### WHAT TO DO
From the records below, set down exactly the lines starting with the line that contains "blue square: rotated 15 degrees clockwise" and going on through the line that contains "cyan rectangle: rotated". Nothing else is wanted.

### SOURCE RECORDS
<<<<

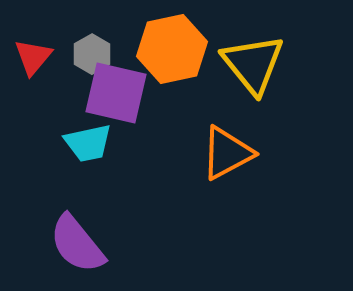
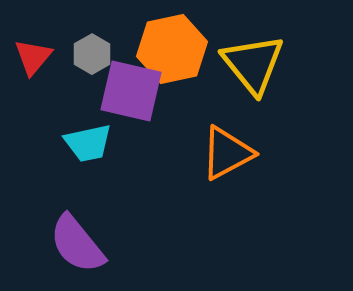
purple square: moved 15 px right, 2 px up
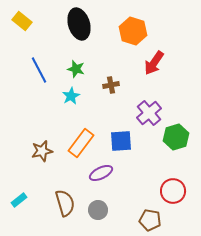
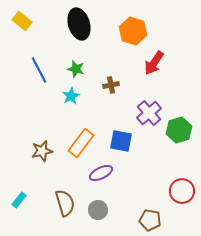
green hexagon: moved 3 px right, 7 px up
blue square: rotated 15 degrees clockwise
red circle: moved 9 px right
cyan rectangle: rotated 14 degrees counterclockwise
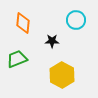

>>>>
<<<<

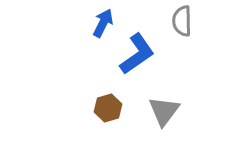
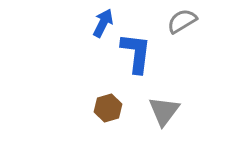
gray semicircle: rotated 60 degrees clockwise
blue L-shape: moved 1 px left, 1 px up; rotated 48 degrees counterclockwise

>>>>

### RESPONSE TO THIS EXERCISE
blue square: rotated 15 degrees clockwise
red circle: moved 9 px right
cyan rectangle: rotated 14 degrees counterclockwise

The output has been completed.